◆ WHAT YOU HAVE TO DO
The word "pure" occurs in some lines of the listing. Copy those lines.

[DATA SHOWN — start]

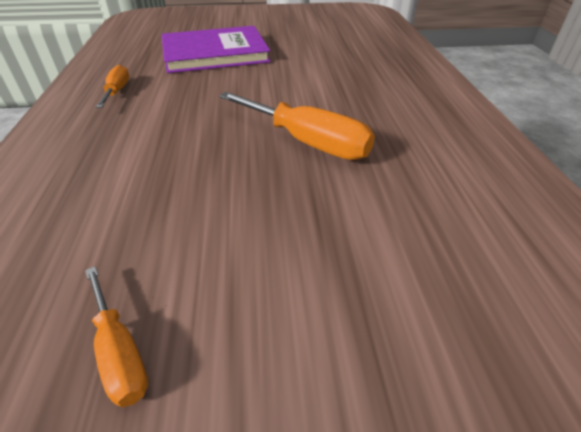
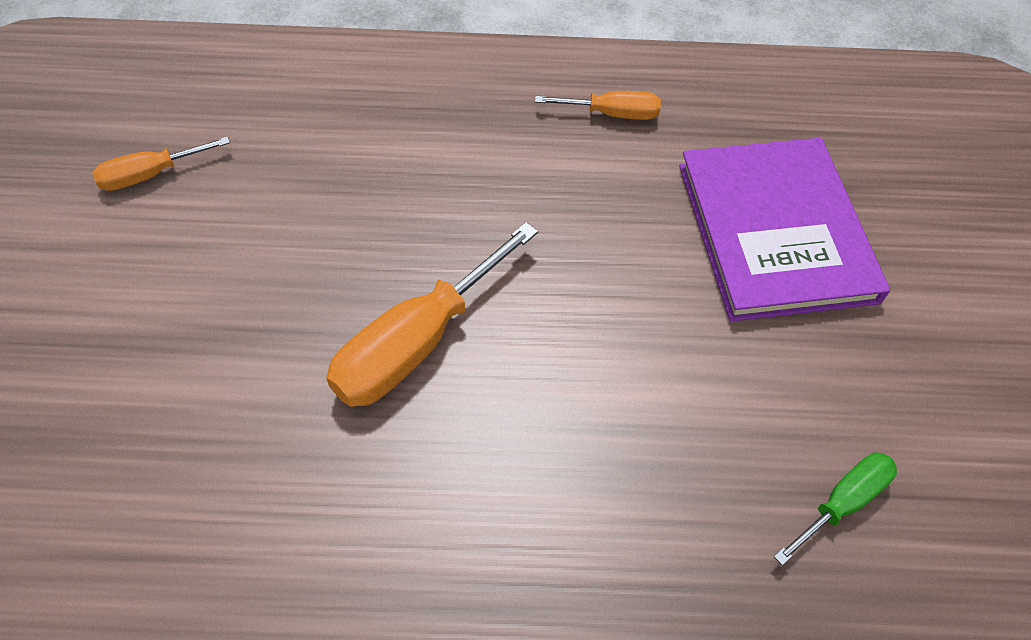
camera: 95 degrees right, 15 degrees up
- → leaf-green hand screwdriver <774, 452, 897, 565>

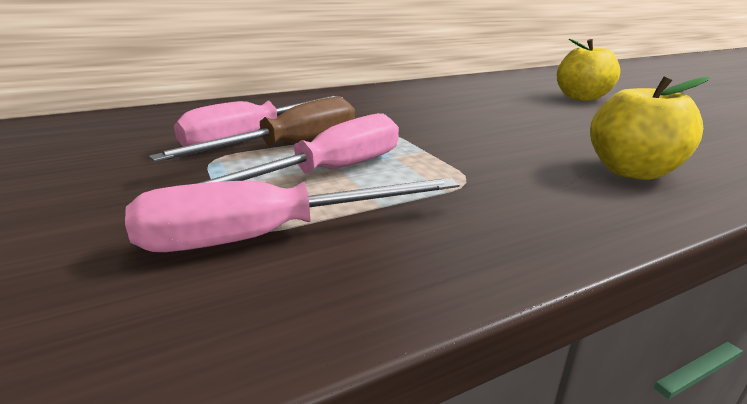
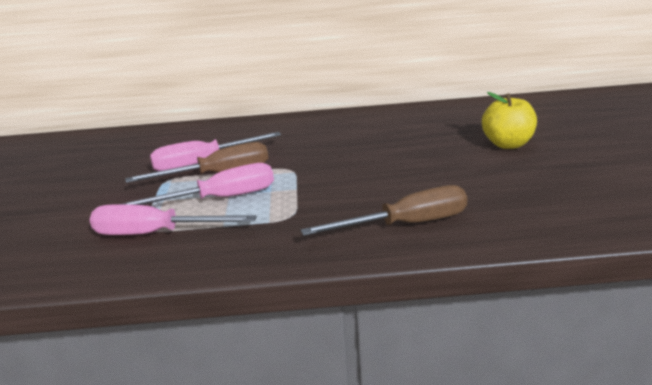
camera: 25 degrees right, 0 degrees up
golden apple fruit <590, 77, 710, 180> → brown hand screwdriver <301, 185, 467, 236>

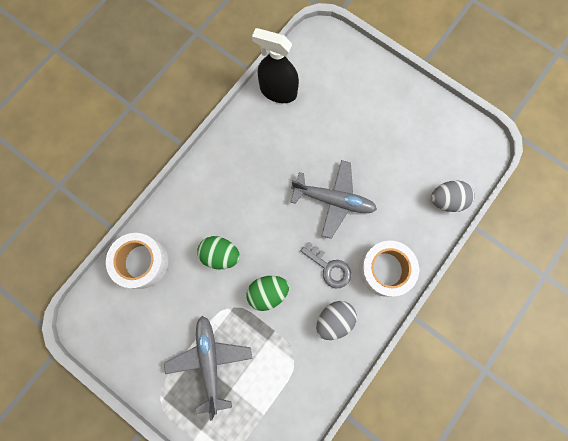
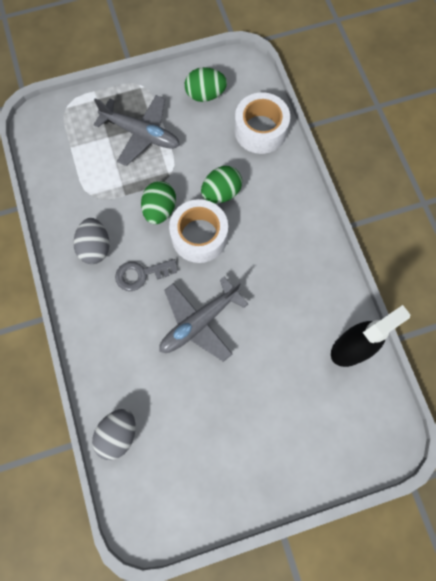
camera: 125 degrees right, 5 degrees down
pure white sticky tape <359, 241, 419, 297> → pure white sticky tape <169, 199, 228, 263>, relocated
- → leaf-green egg shape <185, 67, 227, 102>

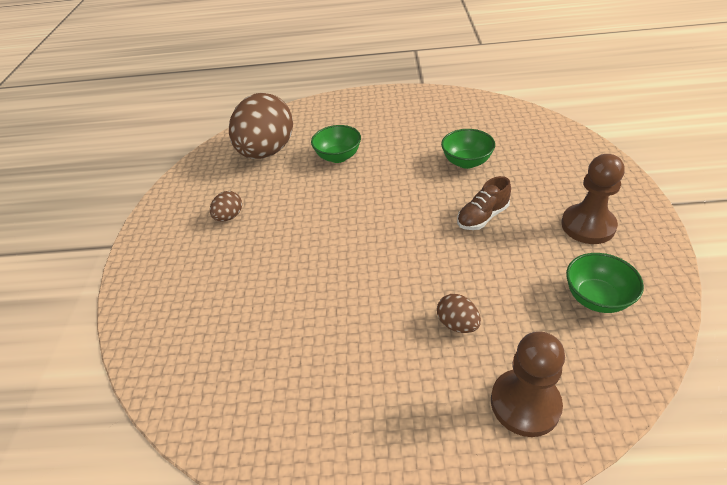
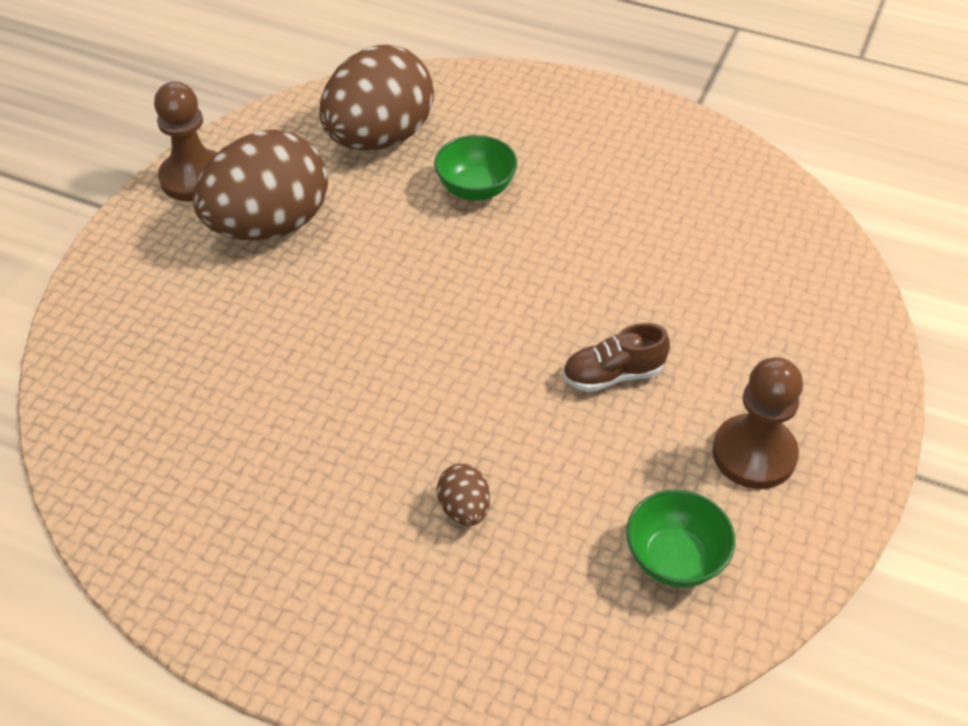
camera: 20 degrees right, 5 degrees up
brown chess pawn <491, 331, 565, 437> → brown chess pawn <154, 82, 217, 202>, relocated
brown egg shape <210, 191, 242, 222> → brown egg shape <193, 130, 328, 240>, x2.43
leaf-green bowl <441, 129, 495, 169> → -

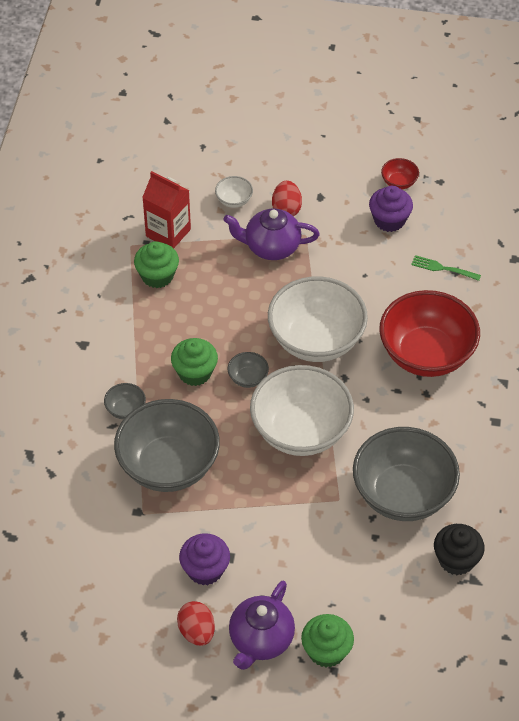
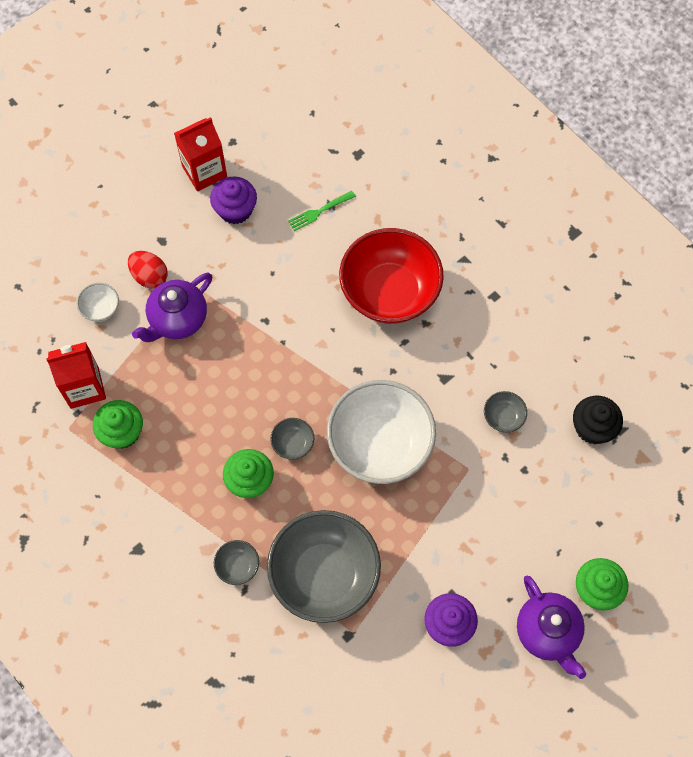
camera: 50 degrees left, 15 degrees up
crimson bowl <381, 158, 419, 189> → crimson milk carton <174, 117, 227, 191>
grey bowl <353, 427, 460, 521> → grey bowl <484, 391, 527, 433>, x0.41
crimson egg shape <177, 601, 215, 646> → -
pure white bowl <268, 276, 368, 362> → -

[DATA SHOWN — finish]

◆ FINISHED TASK
pure white sticky tape <359, 241, 419, 297> → pure white sticky tape <169, 199, 228, 263>, relocated
pure white bowl <268, 276, 368, 362> → -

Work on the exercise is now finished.